**EXERCISE DETAILS**:
Please return the full listing below without altering anything.
- - - - -
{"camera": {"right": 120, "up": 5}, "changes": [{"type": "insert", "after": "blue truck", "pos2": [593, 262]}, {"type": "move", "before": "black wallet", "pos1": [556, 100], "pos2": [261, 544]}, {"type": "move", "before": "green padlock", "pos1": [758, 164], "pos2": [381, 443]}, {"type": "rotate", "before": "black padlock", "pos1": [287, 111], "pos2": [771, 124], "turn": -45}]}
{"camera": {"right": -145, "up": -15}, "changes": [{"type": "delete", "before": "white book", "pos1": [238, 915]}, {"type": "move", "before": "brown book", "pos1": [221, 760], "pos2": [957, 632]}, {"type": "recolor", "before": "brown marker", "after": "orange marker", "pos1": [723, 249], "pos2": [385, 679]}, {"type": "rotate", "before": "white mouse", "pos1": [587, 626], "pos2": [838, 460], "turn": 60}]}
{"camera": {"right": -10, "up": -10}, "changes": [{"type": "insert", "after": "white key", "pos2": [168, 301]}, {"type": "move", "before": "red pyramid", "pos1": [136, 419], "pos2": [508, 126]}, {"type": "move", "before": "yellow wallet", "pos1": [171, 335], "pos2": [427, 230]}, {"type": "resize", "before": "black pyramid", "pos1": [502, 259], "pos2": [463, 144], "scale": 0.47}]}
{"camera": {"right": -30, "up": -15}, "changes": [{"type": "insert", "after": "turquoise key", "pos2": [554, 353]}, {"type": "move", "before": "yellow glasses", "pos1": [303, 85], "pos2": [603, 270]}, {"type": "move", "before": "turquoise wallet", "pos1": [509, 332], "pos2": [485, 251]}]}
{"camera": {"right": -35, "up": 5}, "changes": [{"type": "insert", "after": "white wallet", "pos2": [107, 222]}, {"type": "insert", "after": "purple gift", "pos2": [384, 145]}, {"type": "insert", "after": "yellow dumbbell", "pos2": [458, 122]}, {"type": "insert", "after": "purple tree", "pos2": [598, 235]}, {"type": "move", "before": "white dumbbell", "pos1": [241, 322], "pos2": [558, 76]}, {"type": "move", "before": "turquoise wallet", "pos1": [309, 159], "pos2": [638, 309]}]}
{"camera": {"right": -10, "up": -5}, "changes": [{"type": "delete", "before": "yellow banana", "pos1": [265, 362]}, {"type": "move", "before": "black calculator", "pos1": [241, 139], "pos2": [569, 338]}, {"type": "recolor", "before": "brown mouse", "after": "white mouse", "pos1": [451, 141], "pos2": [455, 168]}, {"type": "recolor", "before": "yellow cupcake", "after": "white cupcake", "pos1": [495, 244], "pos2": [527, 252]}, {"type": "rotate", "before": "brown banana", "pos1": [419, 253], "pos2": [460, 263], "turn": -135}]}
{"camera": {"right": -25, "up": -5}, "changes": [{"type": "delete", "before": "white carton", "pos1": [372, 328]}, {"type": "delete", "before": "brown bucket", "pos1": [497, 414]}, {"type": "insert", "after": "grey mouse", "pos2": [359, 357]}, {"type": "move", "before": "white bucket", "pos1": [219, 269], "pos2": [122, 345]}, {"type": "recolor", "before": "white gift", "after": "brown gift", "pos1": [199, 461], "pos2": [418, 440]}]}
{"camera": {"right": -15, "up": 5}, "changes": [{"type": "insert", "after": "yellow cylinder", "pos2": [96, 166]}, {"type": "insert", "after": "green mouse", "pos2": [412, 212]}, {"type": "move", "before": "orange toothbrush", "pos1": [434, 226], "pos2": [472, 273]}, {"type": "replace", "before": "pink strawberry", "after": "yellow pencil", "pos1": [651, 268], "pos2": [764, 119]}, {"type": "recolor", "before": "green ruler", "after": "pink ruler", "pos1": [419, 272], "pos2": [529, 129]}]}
- - - - -
**RESULT OF THIS TASK**:
{"camera": {"right": 120, "up": 5}, "changes": [{"type": "insert", "after": "blue truck", "pos2": [593, 262]}, {"type": "move", "before": "black wallet", "pos1": [556, 100], "pos2": [261, 544]}, {"type": "move", "before": "green padlock", "pos1": [758, 164], "pos2": [381, 443]}, {"type": "rotate", "before": "black padlock", "pos1": [287, 111], "pos2": [771, 124], "turn": -45}]}
{"camera": {"right": -145, "up": -15}, "changes": [{"type": "delete", "before": "white book", "pos1": [238, 915]}, {"type": "move", "before": "brown book", "pos1": [221, 760], "pos2": [957, 632]}, {"type": "recolor", "before": "brown marker", "after": "orange marker", "pos1": [723, 249], "pos2": [385, 679]}, {"type": "rotate", "before": "white mouse", "pos1": [587, 626], "pos2": [838, 460], "turn": 60}]}
{"camera": {"right": -10, "up": -10}, "changes": [{"type": "insert", "after": "white key", "pos2": [168, 301]}, {"type": "move", "before": "red pyramid", "pos1": [136, 419], "pos2": [508, 126]}, {"type": "move", "before": "yellow wallet", "pos1": [171, 335], "pos2": [427, 230]}, {"type": "resize", "before": "black pyramid", "pos1": [502, 259], "pos2": [463, 144], "scale": 0.47}]}
{"camera": {"right": -30, "up": -15}, "changes": [{"type": "insert", "after": "turquoise key", "pos2": [554, 353]}, {"type": "move", "before": "yellow glasses", "pos1": [303, 85], "pos2": [603, 270]}, {"type": "move", "before": "turquoise wallet", "pos1": [509, 332], "pos2": [485, 251]}]}
{"camera": {"right": -35, "up": 5}, "changes": [{"type": "insert", "after": "white wallet", "pos2": [107, 222]}, {"type": "insert", "after": "purple gift", "pos2": [384, 145]}, {"type": "insert", "after": "yellow dumbbell", "pos2": [458, 122]}, {"type": "insert", "after": "purple tree", "pos2": [598, 235]}, {"type": "move", "before": "white dumbbell", "pos1": [241, 322], "pos2": [558, 76]}, {"type": "move", "before": "turquoise wallet", "pos1": [309, 159], "pos2": [638, 309]}]}
{"camera": {"right": -10, "up": -5}, "changes": [{"type": "delete", "before": "yellow banana", "pos1": [265, 362]}, {"type": "move", "before": "black calculator", "pos1": [241, 139], "pos2": [569, 338]}, {"type": "recolor", "before": "brown mouse", "after": "white mouse", "pos1": [451, 141], "pos2": [455, 168]}, {"type": "recolor", "before": "yellow cupcake", "after": "white cupcake", "pos1": [495, 244], "pos2": [527, 252]}, {"type": "rotate", "before": "brown banana", "pos1": [419, 253], "pos2": [460, 263], "turn": -135}]}
{"camera": {"right": -25, "up": -5}, "changes": [{"type": "delete", "before": "white carton", "pos1": [372, 328]}, {"type": "delete", "before": "brown bucket", "pos1": [497, 414]}, {"type": "insert", "after": "grey mouse", "pos2": [359, 357]}, {"type": "move", "before": "white bucket", "pos1": [219, 269], "pos2": [122, 345]}, {"type": "recolor", "before": "white gift", "after": "brown gift", "pos1": [199, 461], "pos2": [418, 440]}]}
{"camera": {"right": -15, "up": 5}, "changes": [{"type": "insert", "after": "yellow cylinder", "pos2": [96, 166]}, {"type": "insert", "after": "green mouse", "pos2": [412, 212]}, {"type": "move", "before": "orange toothbrush", "pos1": [434, 226], "pos2": [472, 273]}, {"type": "replace", "before": "pink strawberry", "after": "yellow pencil", "pos1": [651, 268], "pos2": [764, 119]}, {"type": "recolor", "before": "green ruler", "after": "pink ruler", "pos1": [419, 272], "pos2": [529, 129]}]}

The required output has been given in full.